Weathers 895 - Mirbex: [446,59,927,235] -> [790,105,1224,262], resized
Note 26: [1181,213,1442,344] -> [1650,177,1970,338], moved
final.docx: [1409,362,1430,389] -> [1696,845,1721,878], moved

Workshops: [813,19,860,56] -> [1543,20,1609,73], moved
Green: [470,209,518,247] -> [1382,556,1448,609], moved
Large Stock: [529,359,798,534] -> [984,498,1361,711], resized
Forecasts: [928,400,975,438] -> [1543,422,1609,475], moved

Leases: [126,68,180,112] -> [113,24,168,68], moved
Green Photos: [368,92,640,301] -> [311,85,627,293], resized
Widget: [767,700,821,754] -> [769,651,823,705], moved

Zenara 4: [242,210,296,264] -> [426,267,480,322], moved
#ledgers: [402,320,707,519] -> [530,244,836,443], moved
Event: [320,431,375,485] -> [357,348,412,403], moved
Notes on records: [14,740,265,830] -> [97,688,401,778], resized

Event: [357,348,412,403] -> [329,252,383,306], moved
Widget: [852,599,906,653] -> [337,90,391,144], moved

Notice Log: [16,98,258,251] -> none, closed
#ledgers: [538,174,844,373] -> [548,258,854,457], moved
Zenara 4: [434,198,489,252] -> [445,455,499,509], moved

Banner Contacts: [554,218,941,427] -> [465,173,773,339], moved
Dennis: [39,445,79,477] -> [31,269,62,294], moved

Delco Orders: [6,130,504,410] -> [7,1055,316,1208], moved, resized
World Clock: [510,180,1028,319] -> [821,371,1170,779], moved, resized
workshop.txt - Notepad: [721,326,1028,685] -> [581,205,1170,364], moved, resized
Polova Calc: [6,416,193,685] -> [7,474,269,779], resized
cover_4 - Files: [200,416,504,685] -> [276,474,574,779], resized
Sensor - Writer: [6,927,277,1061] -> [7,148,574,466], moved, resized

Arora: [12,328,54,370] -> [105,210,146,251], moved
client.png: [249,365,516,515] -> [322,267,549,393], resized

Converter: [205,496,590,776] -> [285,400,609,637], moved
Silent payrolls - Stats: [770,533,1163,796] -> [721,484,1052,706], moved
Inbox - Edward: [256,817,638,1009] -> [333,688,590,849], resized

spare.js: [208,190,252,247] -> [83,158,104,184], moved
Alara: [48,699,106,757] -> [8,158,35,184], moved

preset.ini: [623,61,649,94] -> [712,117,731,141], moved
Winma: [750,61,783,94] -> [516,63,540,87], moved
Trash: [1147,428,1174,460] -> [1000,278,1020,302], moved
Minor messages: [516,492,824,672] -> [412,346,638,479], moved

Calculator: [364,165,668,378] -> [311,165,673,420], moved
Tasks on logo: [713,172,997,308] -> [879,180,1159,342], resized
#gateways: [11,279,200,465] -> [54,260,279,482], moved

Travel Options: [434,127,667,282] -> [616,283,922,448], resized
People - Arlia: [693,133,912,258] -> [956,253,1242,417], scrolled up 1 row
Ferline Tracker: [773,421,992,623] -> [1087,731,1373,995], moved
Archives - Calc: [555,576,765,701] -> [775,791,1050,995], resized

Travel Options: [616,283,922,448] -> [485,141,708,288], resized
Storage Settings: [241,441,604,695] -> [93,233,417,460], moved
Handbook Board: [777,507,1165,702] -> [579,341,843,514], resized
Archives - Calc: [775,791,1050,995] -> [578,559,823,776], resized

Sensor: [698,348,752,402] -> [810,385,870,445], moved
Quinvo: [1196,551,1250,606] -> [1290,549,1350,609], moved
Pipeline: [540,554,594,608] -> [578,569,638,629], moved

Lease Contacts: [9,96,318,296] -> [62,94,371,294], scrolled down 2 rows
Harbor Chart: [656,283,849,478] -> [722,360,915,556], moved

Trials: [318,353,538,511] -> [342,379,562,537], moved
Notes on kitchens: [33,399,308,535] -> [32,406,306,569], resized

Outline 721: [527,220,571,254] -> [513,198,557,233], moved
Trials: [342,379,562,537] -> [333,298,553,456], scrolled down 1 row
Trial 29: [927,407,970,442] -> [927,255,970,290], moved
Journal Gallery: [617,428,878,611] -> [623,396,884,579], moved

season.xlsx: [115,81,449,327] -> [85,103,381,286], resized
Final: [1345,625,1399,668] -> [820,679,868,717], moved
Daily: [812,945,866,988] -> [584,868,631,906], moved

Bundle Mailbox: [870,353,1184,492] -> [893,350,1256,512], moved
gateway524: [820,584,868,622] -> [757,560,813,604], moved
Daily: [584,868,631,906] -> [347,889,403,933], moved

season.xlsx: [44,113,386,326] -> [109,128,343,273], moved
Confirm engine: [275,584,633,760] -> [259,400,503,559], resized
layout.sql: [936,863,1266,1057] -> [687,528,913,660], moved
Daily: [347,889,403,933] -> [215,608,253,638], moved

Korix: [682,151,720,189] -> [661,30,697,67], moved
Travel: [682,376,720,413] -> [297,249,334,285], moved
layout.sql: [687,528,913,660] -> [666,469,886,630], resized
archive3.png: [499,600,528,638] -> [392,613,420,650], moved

→ TO DO
Working from the listing above, pick out every line that has "Notes" and copy it.

→ EXERCISE OUTPUT
Notes on records: [14,740,265,830] -> [97,688,401,778], resized
Notes on kitchens: [33,399,308,535] -> [32,406,306,569], resized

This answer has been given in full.